◆ DATA TO USE ◆
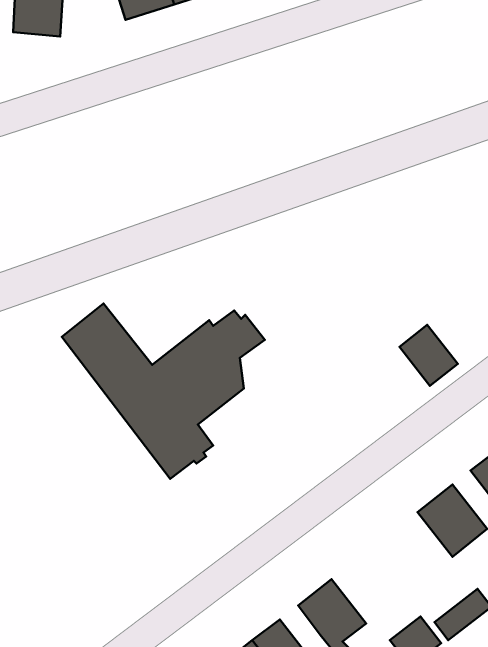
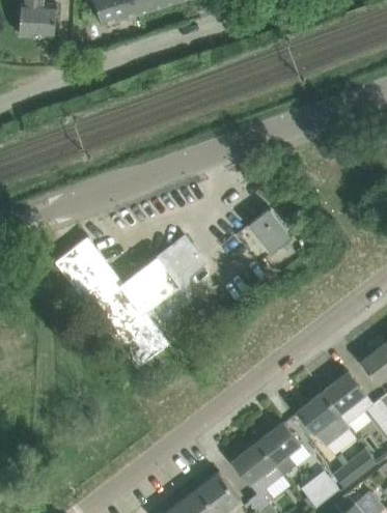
building: [399,325,458,386] -> [248,208,292,254]
building: none -> [296,393,349,447]
building: none -> [256,422,300,476]

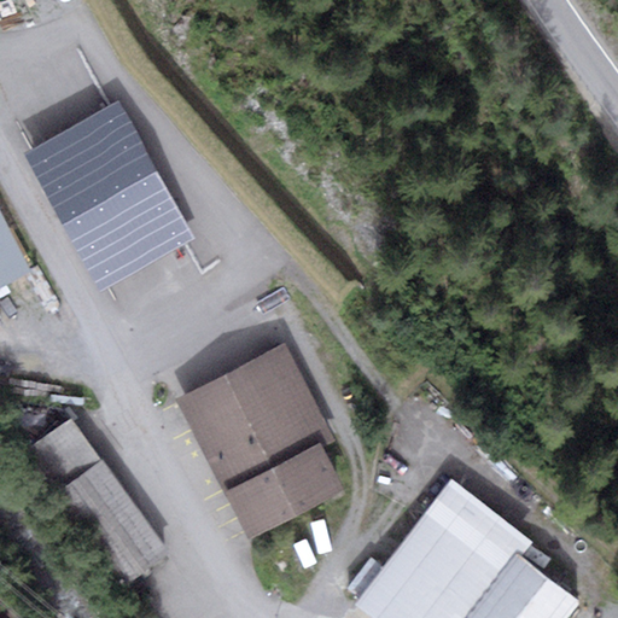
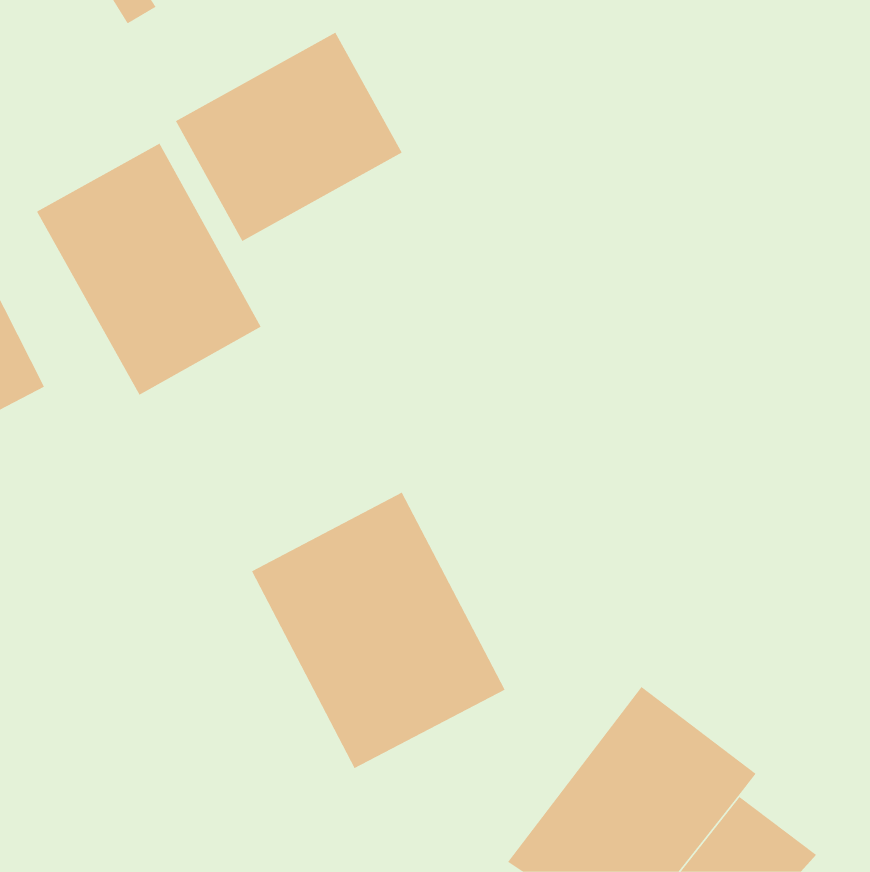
building: none -> [175,32,402,242]
building: [23,419,170,588] -> none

◆ WHAT YOU WILL DO ◆
If an entry holds a picture, leave the picture out and repeat the rest exactly.

◆ WRITTEN SOLUTION ◆
building: [399,325,458,386] -> [248,208,292,254]
building: none -> [296,393,349,447]
building: none -> [256,422,300,476]

building: none -> [175,32,402,242]
building: [23,419,170,588] -> none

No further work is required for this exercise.